Scene comparison data:
• • • • •
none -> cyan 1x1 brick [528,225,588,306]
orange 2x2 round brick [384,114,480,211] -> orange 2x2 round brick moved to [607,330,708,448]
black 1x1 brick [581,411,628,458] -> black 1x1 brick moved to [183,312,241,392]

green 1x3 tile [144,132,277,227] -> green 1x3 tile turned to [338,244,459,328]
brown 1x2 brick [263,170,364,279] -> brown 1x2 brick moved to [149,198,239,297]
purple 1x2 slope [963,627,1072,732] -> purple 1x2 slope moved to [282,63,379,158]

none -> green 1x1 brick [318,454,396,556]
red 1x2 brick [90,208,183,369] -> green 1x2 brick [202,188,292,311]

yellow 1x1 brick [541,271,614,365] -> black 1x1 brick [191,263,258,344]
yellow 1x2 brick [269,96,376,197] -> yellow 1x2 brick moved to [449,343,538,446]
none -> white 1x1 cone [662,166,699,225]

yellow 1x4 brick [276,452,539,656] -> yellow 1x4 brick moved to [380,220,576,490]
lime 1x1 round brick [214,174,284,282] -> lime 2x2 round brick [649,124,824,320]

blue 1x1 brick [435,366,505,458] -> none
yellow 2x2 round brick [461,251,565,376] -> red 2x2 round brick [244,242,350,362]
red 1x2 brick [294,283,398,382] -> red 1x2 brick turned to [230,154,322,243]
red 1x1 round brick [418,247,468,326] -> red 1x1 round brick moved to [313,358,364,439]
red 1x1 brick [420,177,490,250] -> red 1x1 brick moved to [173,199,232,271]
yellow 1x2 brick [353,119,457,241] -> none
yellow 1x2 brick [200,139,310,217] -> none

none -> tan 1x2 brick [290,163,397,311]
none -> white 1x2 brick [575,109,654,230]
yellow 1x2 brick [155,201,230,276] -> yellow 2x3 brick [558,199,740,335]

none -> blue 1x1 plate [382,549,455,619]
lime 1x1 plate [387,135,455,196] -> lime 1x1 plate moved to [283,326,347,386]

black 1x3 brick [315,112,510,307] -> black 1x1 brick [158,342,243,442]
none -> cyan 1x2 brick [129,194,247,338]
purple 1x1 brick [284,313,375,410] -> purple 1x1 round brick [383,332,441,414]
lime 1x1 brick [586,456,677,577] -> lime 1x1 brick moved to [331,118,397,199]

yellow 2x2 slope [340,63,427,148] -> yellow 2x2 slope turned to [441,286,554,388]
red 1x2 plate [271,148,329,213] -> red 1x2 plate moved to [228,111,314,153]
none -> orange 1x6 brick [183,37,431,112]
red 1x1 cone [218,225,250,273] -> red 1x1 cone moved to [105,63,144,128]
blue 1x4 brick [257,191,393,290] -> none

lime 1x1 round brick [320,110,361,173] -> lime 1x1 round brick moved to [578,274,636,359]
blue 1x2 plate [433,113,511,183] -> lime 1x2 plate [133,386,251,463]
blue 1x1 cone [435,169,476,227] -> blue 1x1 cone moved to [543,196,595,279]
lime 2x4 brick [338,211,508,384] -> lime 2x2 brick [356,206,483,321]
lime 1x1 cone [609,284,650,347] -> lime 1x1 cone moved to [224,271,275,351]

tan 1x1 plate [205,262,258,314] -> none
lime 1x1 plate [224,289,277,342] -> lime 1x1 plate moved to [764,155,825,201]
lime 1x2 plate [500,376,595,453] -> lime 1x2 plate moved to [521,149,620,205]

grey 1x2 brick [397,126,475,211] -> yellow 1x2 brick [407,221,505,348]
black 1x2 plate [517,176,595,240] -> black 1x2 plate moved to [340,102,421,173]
• • • • •
→ Instruction:
Within the records above, find every line holding the word "lime" and give the total as a bare number.

→ Solution for this exercise:
9